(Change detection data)

------------------------------------------------------------------------

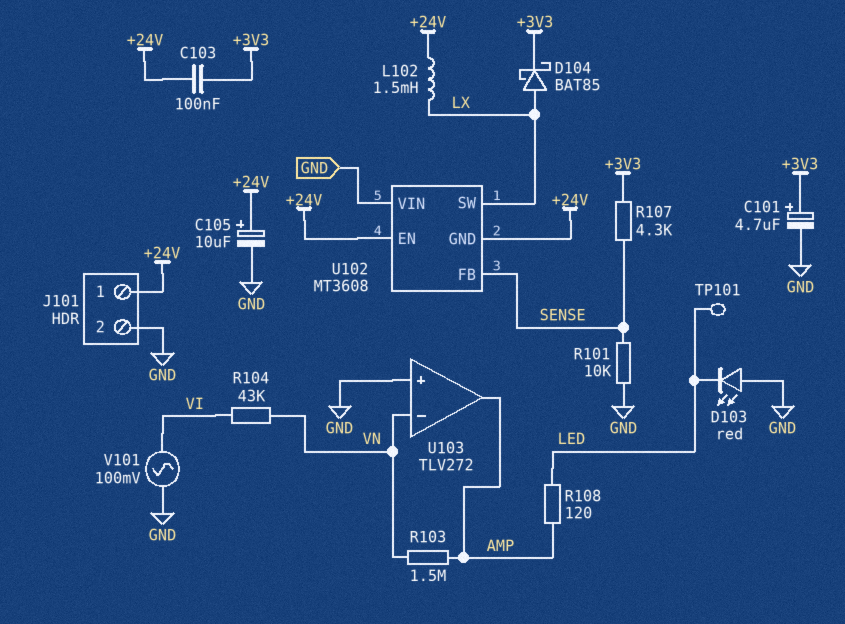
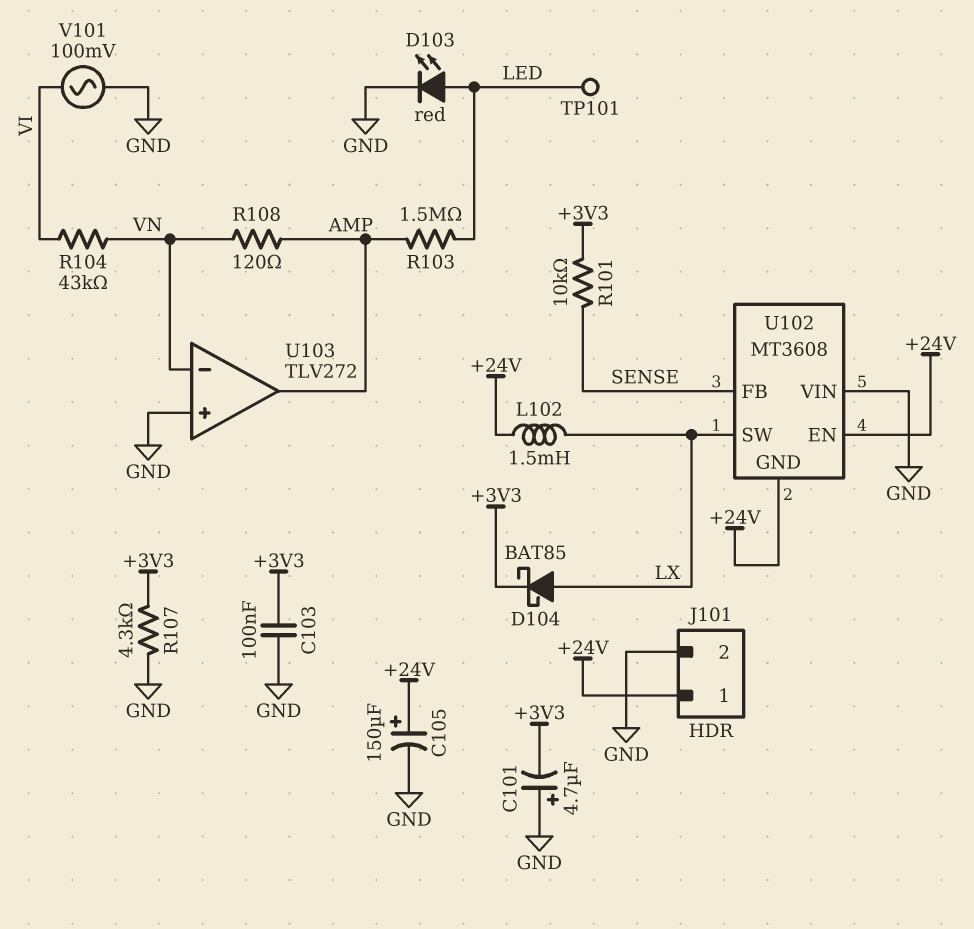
C101: 4.7uF (plus +3V3, minus GND) -> 4.7uF (plus GND, minus +3V3)
C103: 100nF (+3V3, +24V) -> 100nF (+3V3, GND)
C105: 10uF (plus +24V, minus GND) -> 150uF (plus +24V, minus GND)
D103: LED red (A GND, K LED) -> LED red (A LED, K GND)
R101: 10k (GND, SENSE) -> 10k (+3V3, SENSE)
R103: 1.5M (AMP, VN) -> 1.5M (AMP, LED)
R107: 4.3k (+3V3, SENSE) -> 4.3k (+3V3, GND)
R108: 120 (AMP, LED) -> 120 (AMP, VN)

------------------------------------------------------------------------

▶ _Activity_: The data above should be returned in full, exactly as written, apart from its images.

▶ _Task result_:
C101: 4.7uF (plus +3V3, minus GND) -> 4.7uF (plus GND, minus +3V3)
C103: 100nF (+3V3, +24V) -> 100nF (+3V3, GND)
C105: 10uF (plus +24V, minus GND) -> 150uF (plus +24V, minus GND)
D103: LED red (A GND, K LED) -> LED red (A LED, K GND)
R101: 10k (GND, SENSE) -> 10k (+3V3, SENSE)
R103: 1.5M (AMP, VN) -> 1.5M (AMP, LED)
R107: 4.3k (+3V3, SENSE) -> 4.3k (+3V3, GND)
R108: 120 (AMP, LED) -> 120 (AMP, VN)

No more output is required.